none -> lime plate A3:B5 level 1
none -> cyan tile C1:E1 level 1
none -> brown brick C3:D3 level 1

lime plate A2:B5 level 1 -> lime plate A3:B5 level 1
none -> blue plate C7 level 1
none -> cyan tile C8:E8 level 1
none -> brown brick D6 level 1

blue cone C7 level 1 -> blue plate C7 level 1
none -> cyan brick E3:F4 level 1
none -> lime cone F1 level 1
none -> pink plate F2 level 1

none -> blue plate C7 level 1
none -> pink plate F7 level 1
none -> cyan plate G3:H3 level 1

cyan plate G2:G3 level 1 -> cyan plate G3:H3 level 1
==
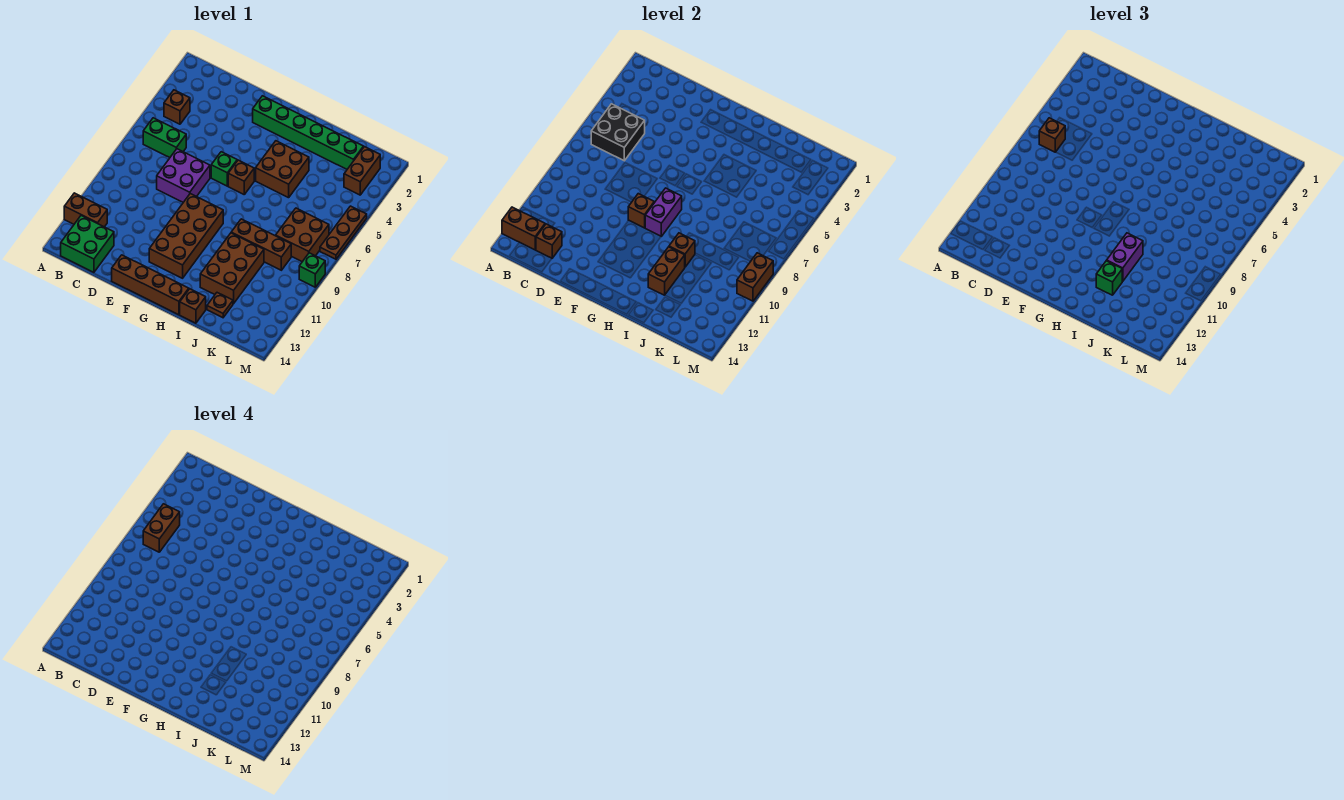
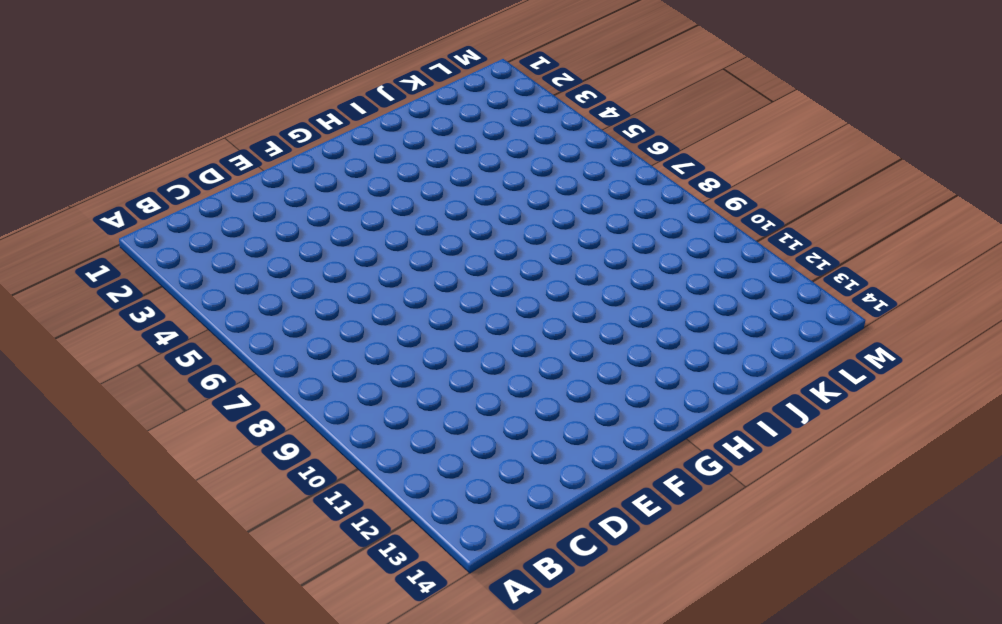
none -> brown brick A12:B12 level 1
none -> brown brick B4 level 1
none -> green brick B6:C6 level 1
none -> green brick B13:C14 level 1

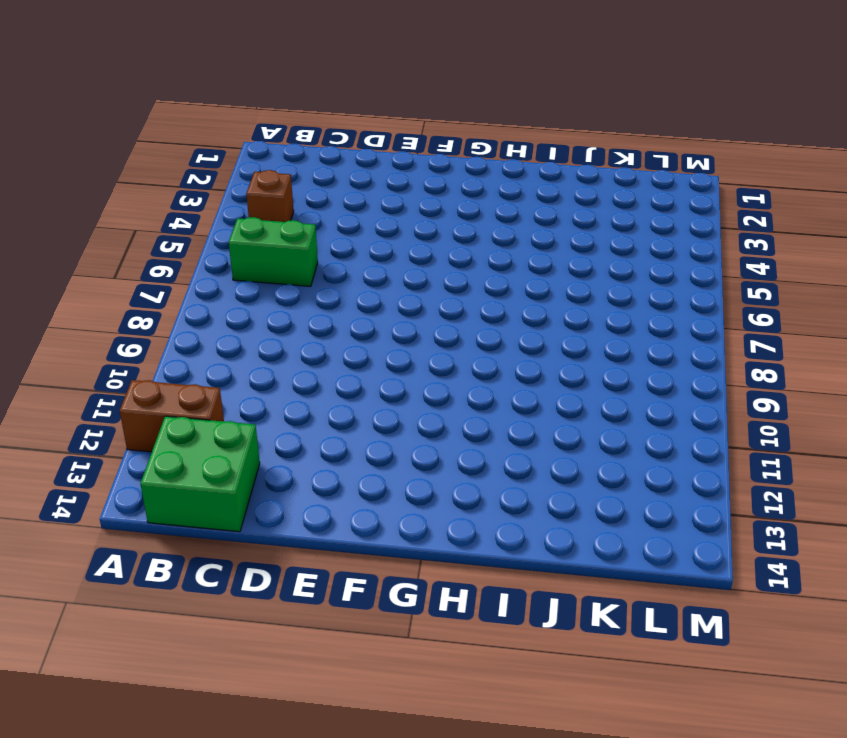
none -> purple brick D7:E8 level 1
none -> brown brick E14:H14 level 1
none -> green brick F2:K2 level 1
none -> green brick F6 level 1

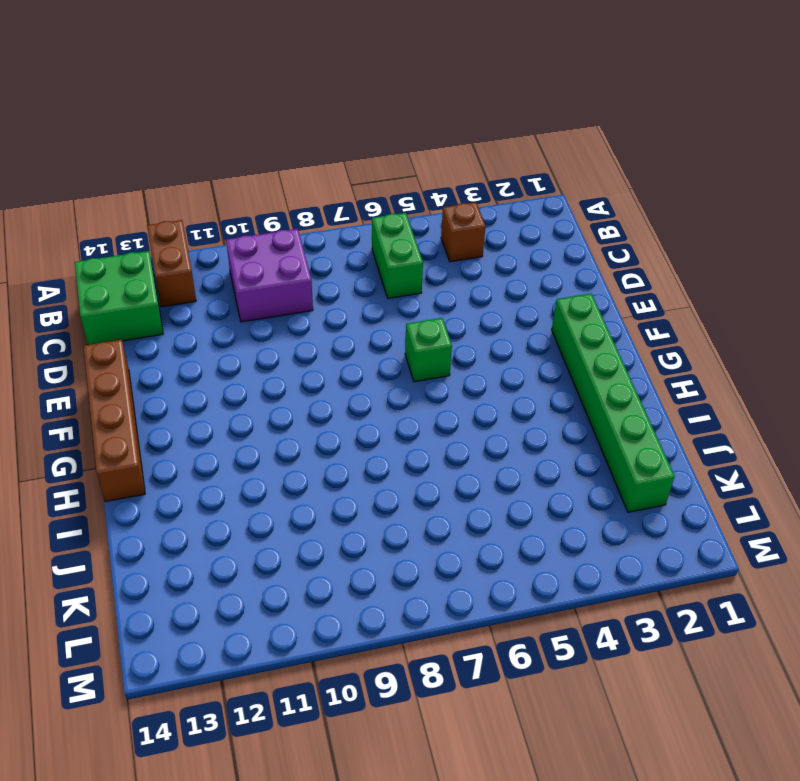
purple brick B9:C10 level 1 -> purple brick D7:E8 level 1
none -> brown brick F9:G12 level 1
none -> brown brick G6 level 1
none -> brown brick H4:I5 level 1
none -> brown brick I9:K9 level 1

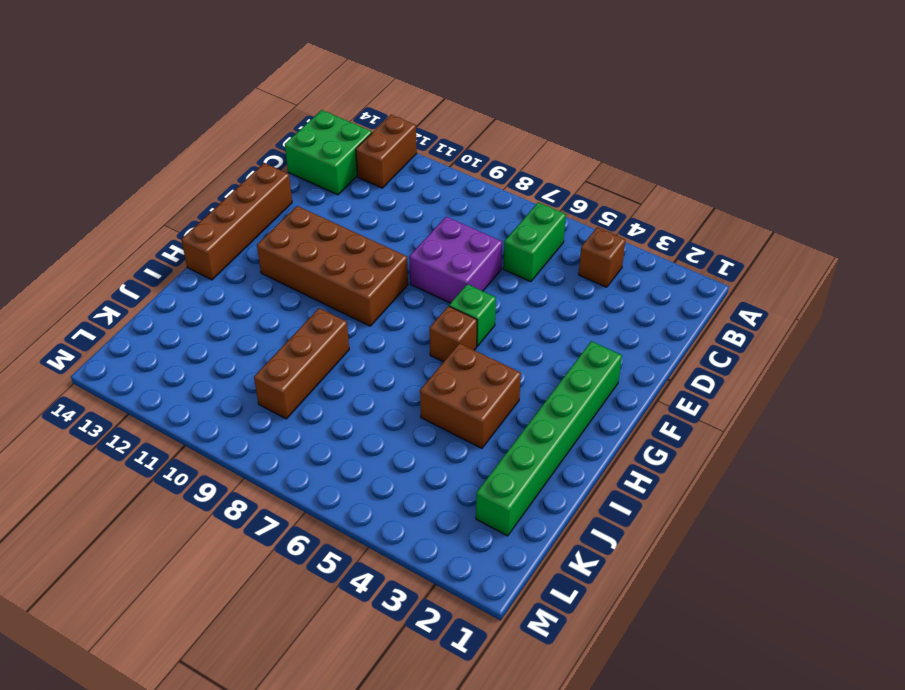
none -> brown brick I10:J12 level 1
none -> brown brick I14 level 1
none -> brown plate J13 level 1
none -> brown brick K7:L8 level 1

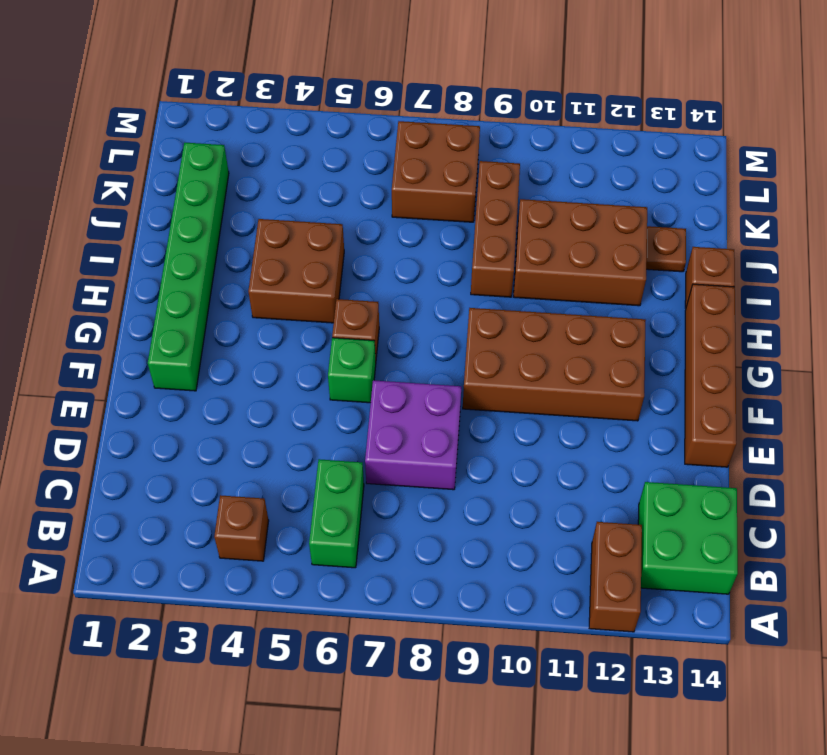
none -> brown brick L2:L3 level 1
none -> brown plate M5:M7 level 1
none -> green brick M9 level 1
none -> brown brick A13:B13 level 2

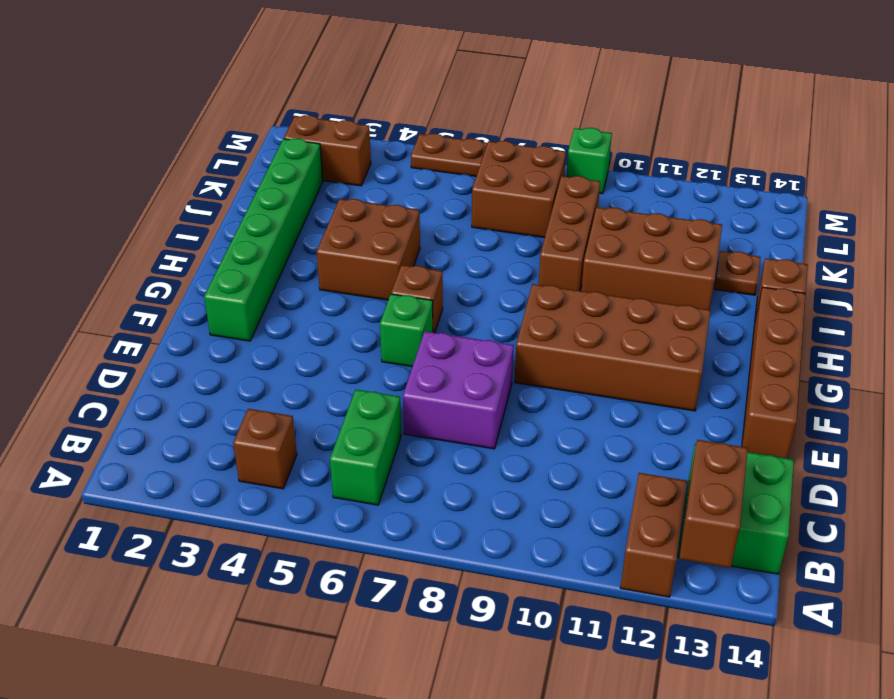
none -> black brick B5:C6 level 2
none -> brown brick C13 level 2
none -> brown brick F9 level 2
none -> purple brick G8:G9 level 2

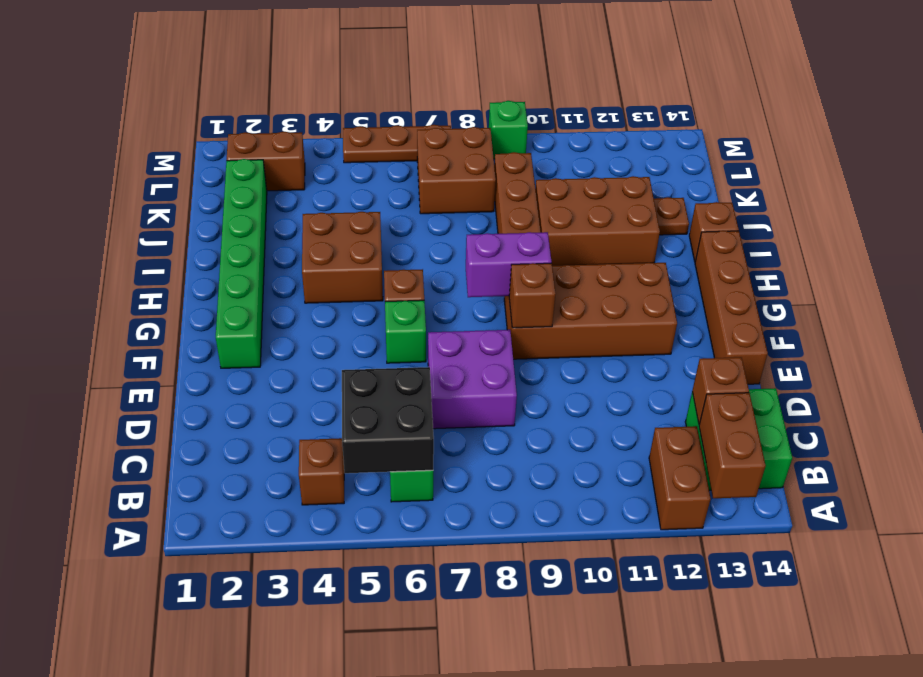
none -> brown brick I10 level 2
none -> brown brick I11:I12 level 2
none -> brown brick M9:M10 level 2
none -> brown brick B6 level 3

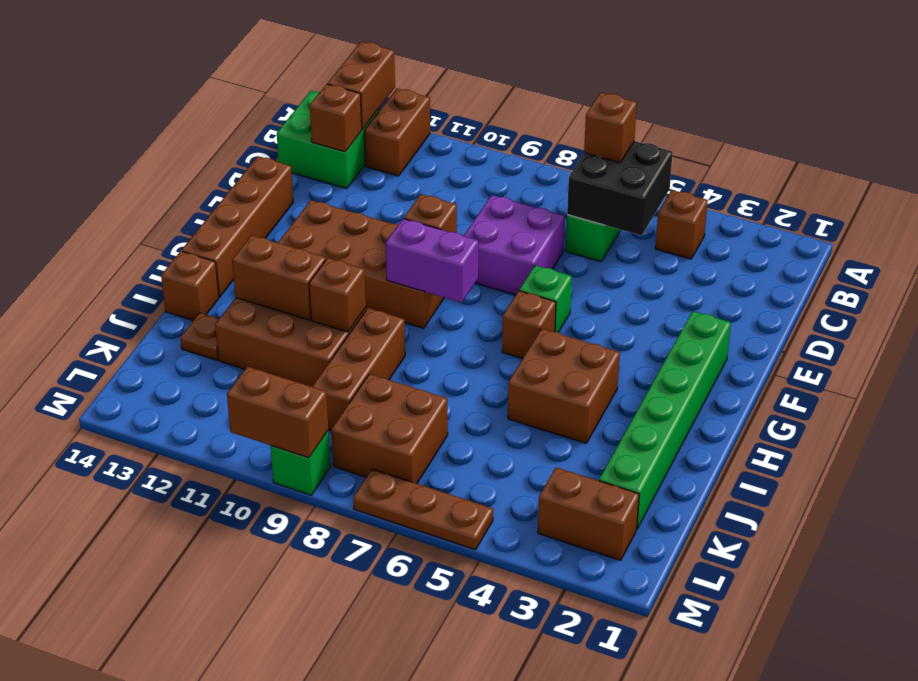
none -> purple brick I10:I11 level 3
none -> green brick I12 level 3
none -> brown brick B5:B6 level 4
* * *
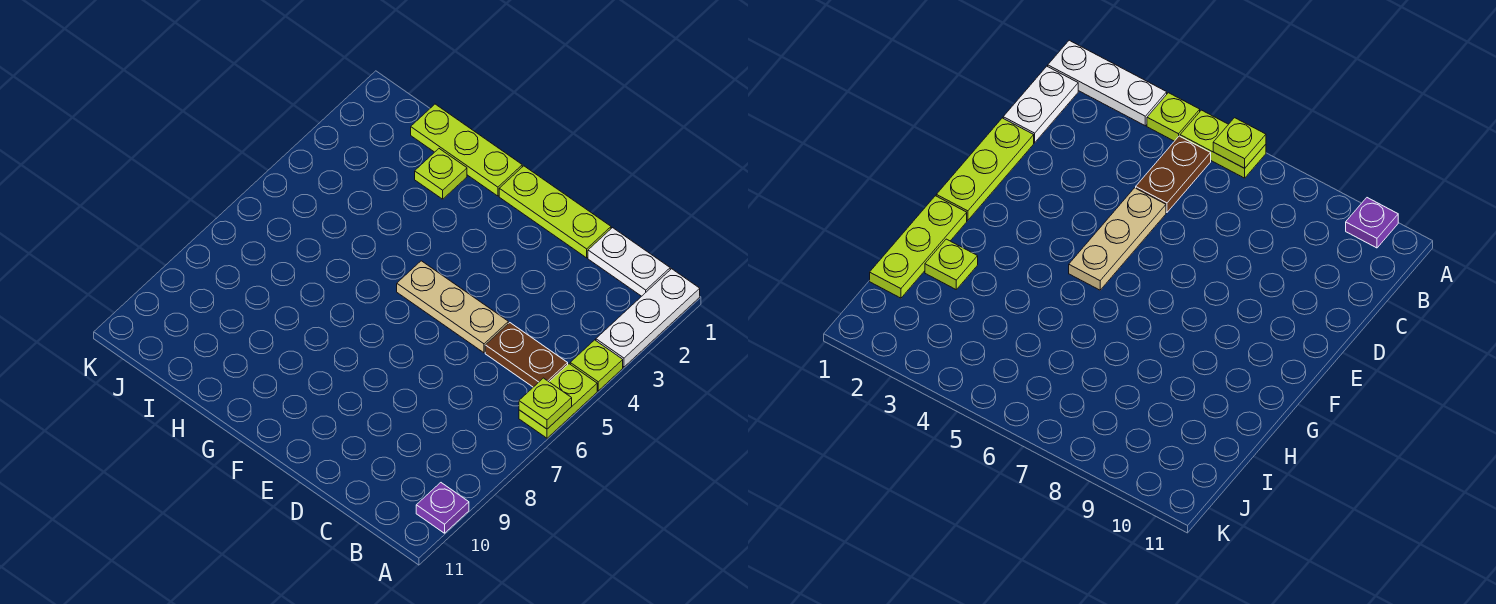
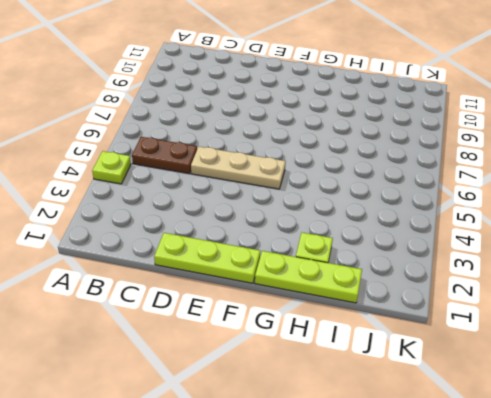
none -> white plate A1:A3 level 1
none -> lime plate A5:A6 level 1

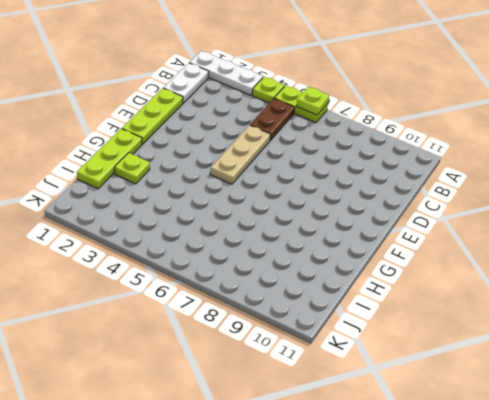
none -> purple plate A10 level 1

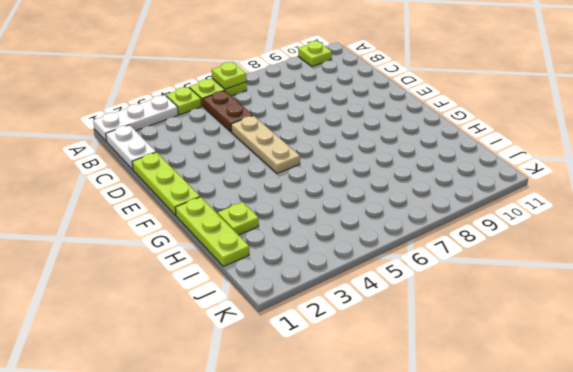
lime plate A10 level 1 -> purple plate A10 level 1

**Description of the task**
Read the listing. Copy each line that has the word "green" in it.

**Expected answer**
none -> green brick B6:C6 level 1
none -> green brick B13:C14 level 1
none -> green brick F2:K2 level 1
none -> green brick F6 level 1
none -> green brick M9 level 1
none -> green brick I12 level 3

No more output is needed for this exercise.